*** Listed entries Section Begins ***

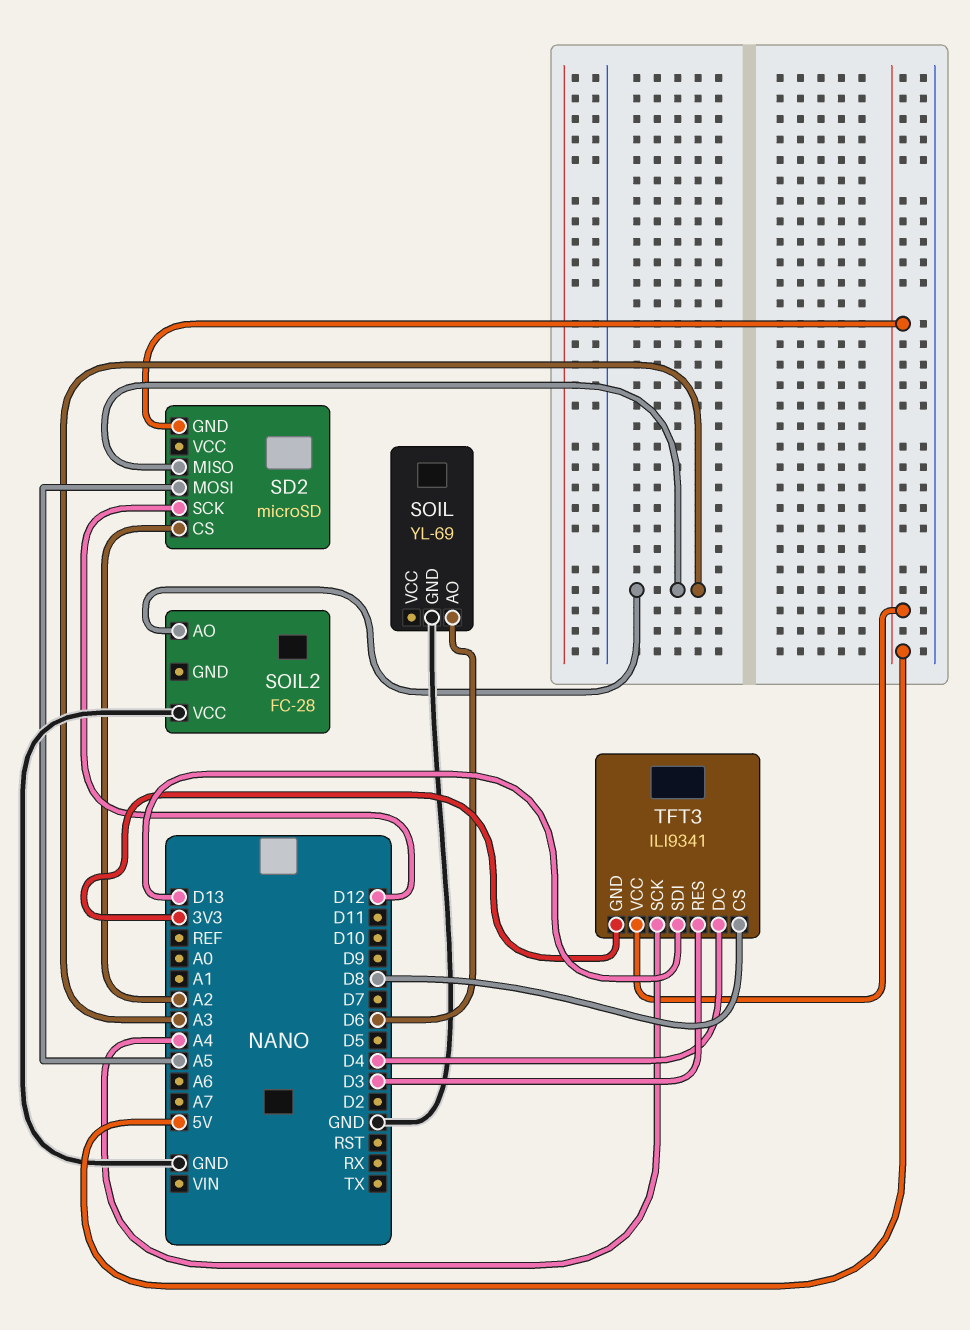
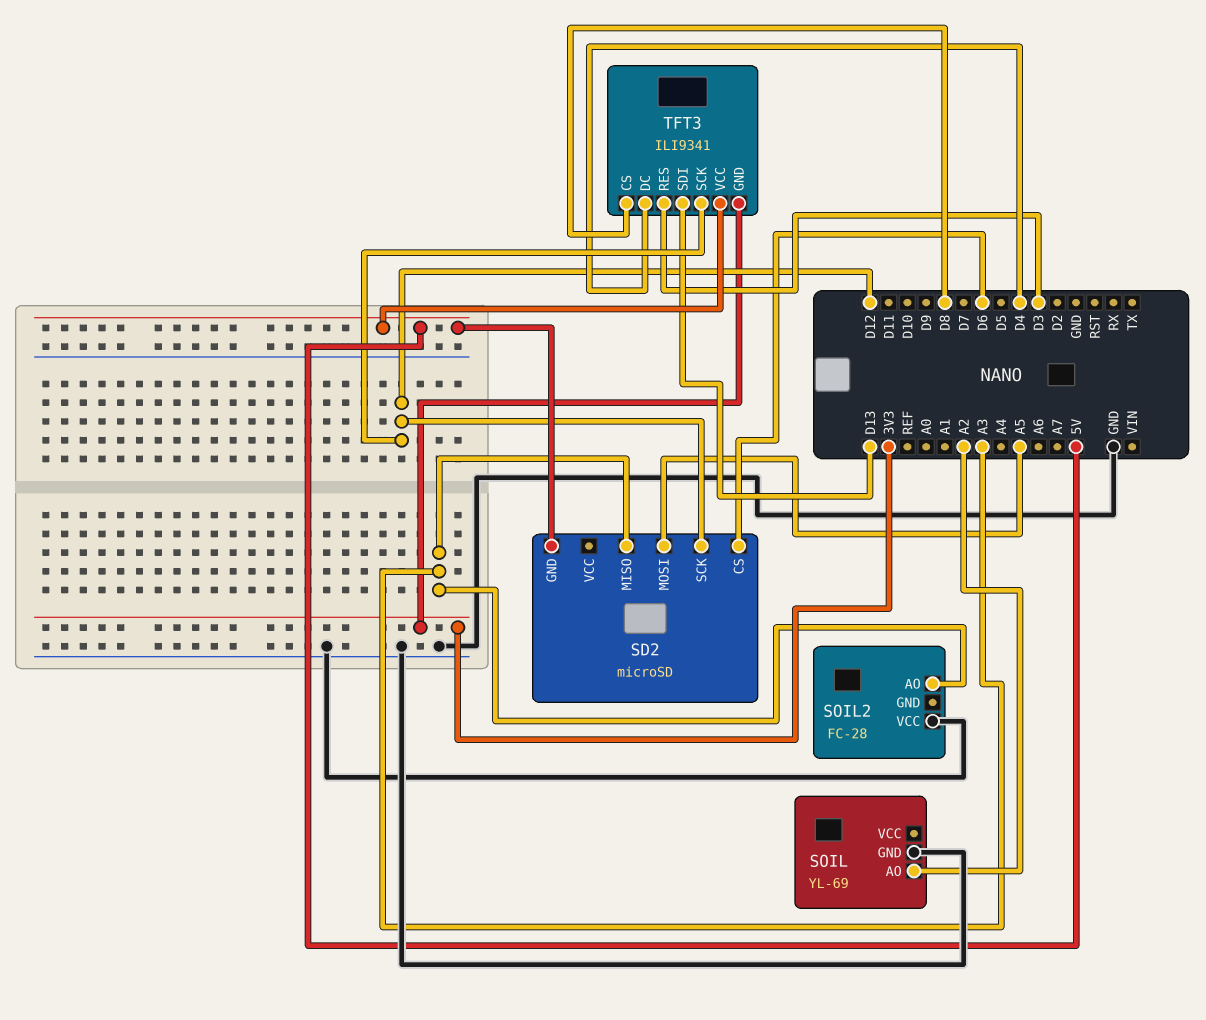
SD2 pin CS: A2 -> D6
SOIL pin AO: D6 -> A2
TFT3 pin SCK: A4 -> D12

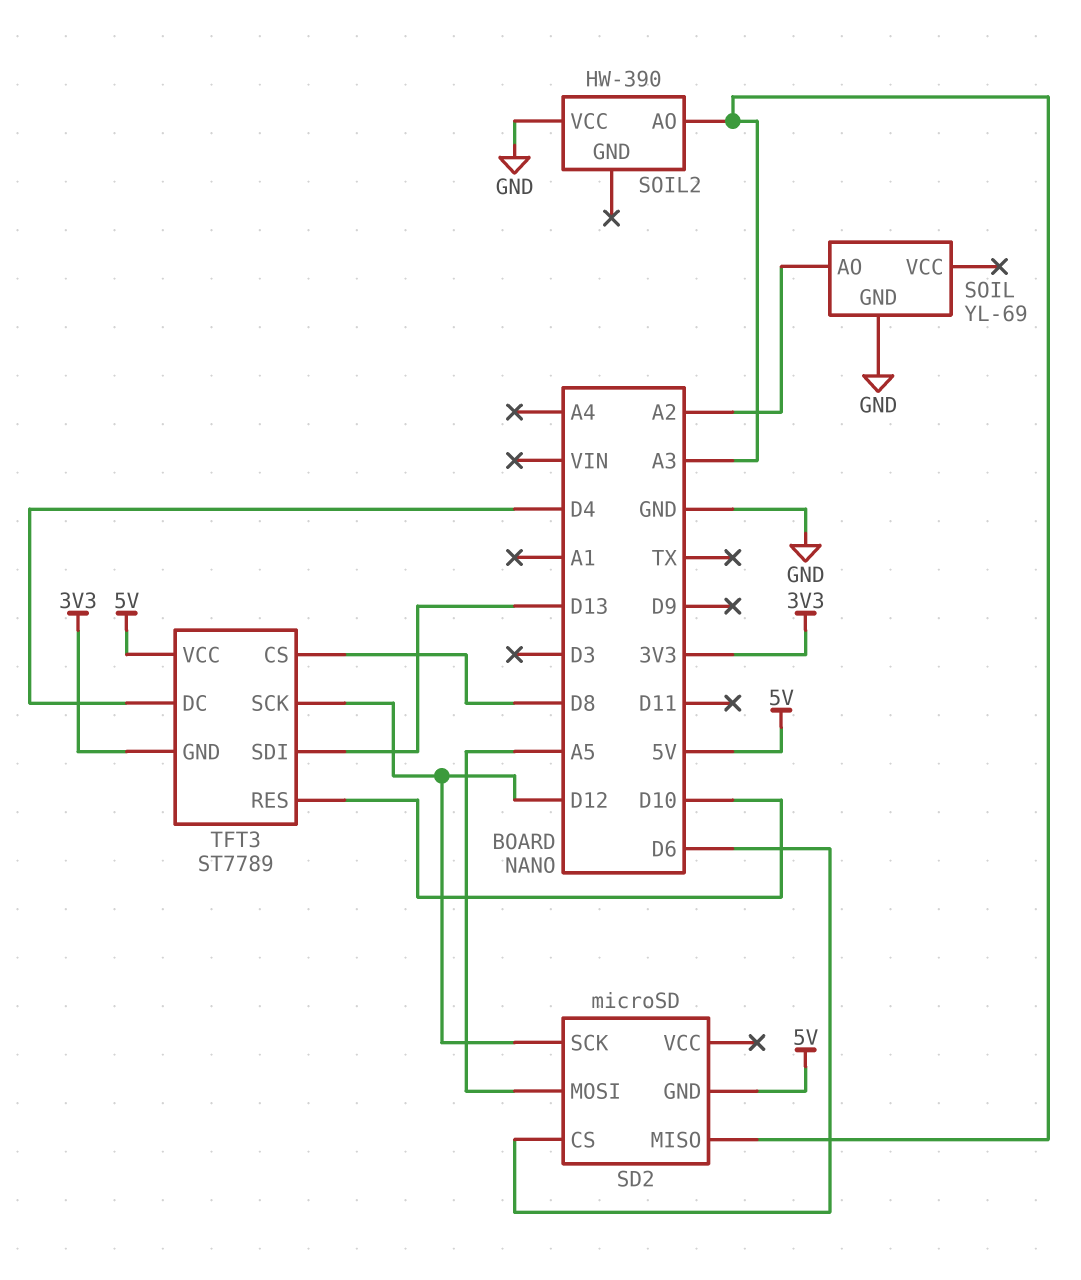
SOIL2: FC-28 -> HW-390
TFT3: ILI9341 -> ST7789
TFT3 pin RES: D3 -> D10

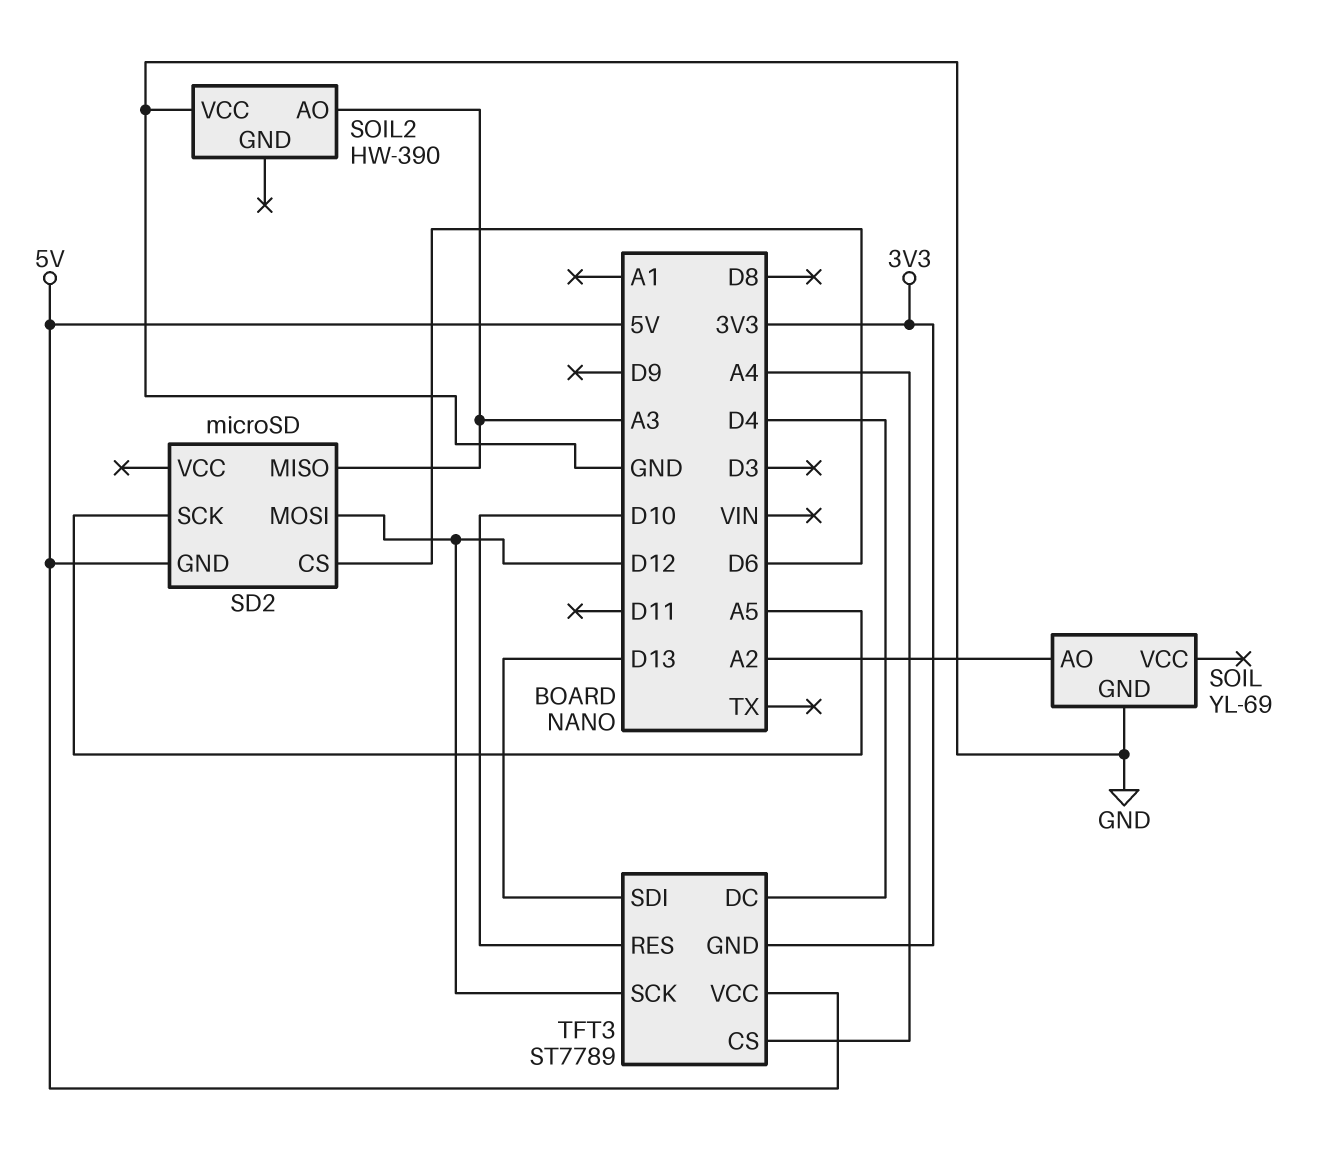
SD2 pin MOSI: A5 -> D12
SD2 pin SCK: D12 -> A5
TFT3 pin CS: D8 -> A4

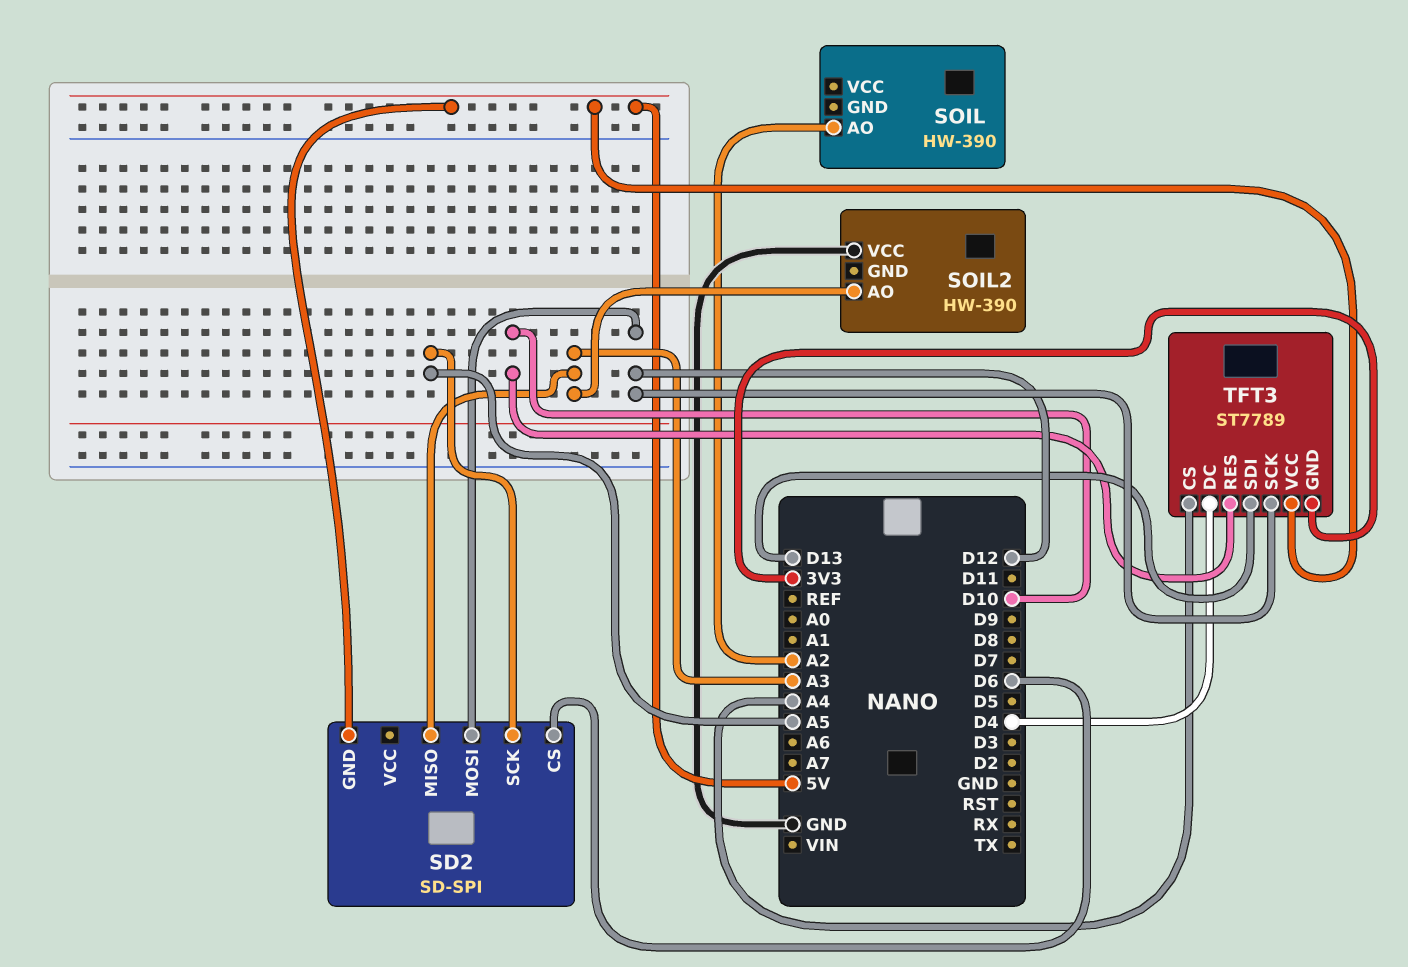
SD2: microSD -> SD-SPI
SOIL: YL-69 -> HW-390
SOIL pin GND: GND -> none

*** Listed entries Section Ends ***

With the pictures left out, return all the material above exactly.

SD2 pin CS: A2 -> D6
SOIL pin AO: D6 -> A2
TFT3 pin SCK: A4 -> D12

SOIL2: FC-28 -> HW-390
TFT3: ILI9341 -> ST7789
TFT3 pin RES: D3 -> D10

SD2 pin MOSI: A5 -> D12
SD2 pin SCK: D12 -> A5
TFT3 pin CS: D8 -> A4

SD2: microSD -> SD-SPI
SOIL: YL-69 -> HW-390
SOIL pin GND: GND -> none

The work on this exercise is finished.